### Task description
Please restate each entry that appears below word for word, without its pictures.

### Records supplied
·····

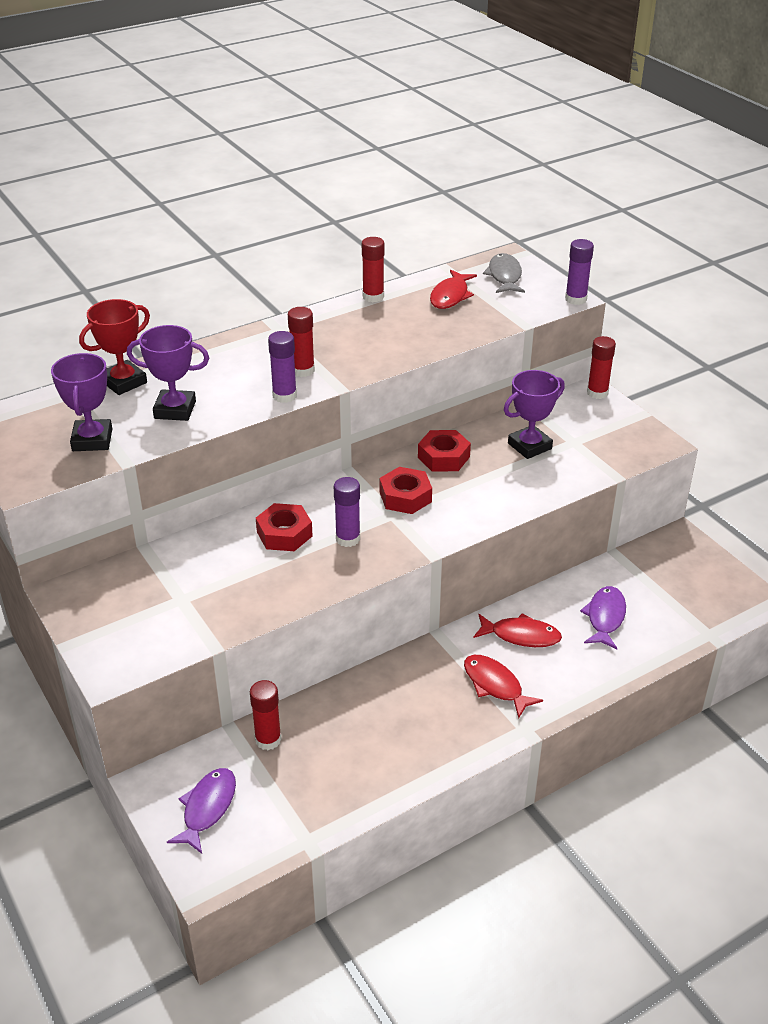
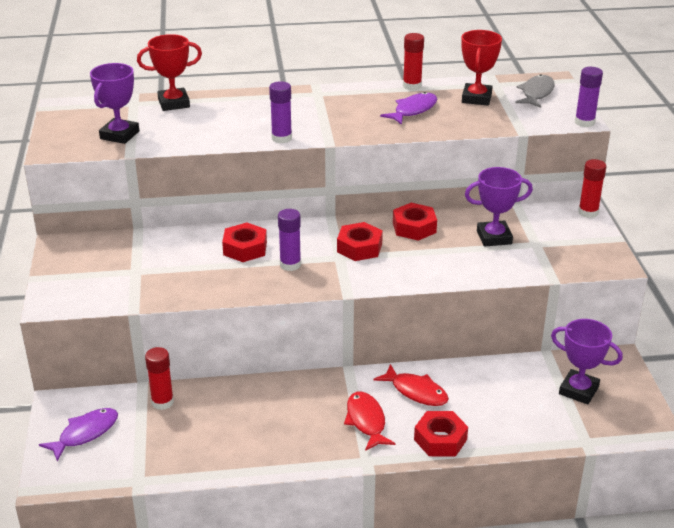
camera: 25 degrees right, 5 degrees down
(175, 410) = (193, 129): purple trophy -> purple trophy (578, 390)
(303, 370) = (311, 124): red glue stick -> none
(450, 296) = (476, 98): red fish -> red trophy
(579, 680) = (440, 439): none -> red nut
(605, 617) = (500, 400): purple fish -> purple fish (413, 110)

·····

### Response to this task
camera: 25 degrees right, 5 degrees down
(175, 410) = (193, 129): purple trophy -> purple trophy (578, 390)
(303, 370) = (311, 124): red glue stick -> none
(450, 296) = (476, 98): red fish -> red trophy
(579, 680) = (440, 439): none -> red nut
(605, 617) = (500, 400): purple fish -> purple fish (413, 110)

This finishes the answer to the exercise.